#### WORK TASK
Everything before the line containing "TEMP1: DS18B20 -> TMP36" is to be left out; repeat that line and all lines after it exactly, to the end of the data.

#### MATERIAL PROVIDED
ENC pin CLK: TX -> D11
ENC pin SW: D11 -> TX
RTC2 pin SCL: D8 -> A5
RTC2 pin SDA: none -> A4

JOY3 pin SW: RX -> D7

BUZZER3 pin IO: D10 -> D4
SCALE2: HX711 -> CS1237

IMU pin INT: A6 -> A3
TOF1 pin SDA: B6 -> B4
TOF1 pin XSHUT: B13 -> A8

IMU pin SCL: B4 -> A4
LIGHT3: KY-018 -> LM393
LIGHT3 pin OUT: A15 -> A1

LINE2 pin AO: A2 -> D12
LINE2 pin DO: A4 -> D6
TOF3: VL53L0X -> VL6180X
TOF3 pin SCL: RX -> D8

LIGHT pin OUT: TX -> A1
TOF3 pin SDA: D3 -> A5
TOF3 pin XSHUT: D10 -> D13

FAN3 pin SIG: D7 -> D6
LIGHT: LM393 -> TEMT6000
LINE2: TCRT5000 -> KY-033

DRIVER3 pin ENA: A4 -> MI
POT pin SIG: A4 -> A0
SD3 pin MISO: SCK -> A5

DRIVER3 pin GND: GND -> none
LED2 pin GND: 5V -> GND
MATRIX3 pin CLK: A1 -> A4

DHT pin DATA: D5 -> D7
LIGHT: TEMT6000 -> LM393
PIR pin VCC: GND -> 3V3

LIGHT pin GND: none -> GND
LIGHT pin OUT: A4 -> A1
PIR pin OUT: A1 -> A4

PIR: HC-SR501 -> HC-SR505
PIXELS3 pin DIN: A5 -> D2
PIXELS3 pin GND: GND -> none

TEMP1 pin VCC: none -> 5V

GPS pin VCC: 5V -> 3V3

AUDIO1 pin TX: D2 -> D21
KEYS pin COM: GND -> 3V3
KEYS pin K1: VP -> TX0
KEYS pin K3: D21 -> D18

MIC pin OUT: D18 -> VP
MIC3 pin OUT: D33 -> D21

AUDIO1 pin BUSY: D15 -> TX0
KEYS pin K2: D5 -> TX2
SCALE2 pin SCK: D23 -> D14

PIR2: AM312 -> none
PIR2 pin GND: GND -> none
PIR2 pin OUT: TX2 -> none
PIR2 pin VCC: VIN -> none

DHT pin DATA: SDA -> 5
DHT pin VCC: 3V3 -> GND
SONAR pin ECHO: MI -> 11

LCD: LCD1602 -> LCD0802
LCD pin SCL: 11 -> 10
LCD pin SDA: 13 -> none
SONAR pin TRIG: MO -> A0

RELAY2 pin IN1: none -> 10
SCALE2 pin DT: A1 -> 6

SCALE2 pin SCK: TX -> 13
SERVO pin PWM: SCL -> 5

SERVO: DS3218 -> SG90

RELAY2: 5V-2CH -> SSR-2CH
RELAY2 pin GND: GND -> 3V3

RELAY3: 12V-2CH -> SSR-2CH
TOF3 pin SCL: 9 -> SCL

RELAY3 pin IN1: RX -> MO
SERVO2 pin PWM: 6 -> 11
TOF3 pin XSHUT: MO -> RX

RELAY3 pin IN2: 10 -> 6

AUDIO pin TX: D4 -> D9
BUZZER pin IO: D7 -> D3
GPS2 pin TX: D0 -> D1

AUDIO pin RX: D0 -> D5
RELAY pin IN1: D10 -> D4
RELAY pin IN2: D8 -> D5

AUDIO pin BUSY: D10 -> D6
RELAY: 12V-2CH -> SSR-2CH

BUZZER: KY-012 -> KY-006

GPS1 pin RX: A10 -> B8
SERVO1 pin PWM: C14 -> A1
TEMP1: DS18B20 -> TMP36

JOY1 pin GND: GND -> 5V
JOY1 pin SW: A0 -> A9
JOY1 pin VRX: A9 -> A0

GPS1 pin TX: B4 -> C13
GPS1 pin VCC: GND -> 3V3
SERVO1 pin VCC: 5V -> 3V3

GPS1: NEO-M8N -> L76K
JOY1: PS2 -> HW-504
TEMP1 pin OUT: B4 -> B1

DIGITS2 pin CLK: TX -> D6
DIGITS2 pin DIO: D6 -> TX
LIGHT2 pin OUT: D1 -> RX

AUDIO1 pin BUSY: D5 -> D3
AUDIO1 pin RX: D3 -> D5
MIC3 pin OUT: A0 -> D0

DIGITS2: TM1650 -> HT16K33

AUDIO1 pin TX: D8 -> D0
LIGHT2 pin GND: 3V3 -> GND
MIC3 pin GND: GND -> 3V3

#### EXERCISE RESULT
TEMP1: DS18B20 -> TMP36

JOY1 pin GND: GND -> 5V
JOY1 pin SW: A0 -> A9
JOY1 pin VRX: A9 -> A0

GPS1 pin TX: B4 -> C13
GPS1 pin VCC: GND -> 3V3
SERVO1 pin VCC: 5V -> 3V3

GPS1: NEO-M8N -> L76K
JOY1: PS2 -> HW-504
TEMP1 pin OUT: B4 -> B1

DIGITS2 pin CLK: TX -> D6
DIGITS2 pin DIO: D6 -> TX
LIGHT2 pin OUT: D1 -> RX

AUDIO1 pin BUSY: D5 -> D3
AUDIO1 pin RX: D3 -> D5
MIC3 pin OUT: A0 -> D0

DIGITS2: TM1650 -> HT16K33

AUDIO1 pin TX: D8 -> D0
LIGHT2 pin GND: 3V3 -> GND
MIC3 pin GND: GND -> 3V3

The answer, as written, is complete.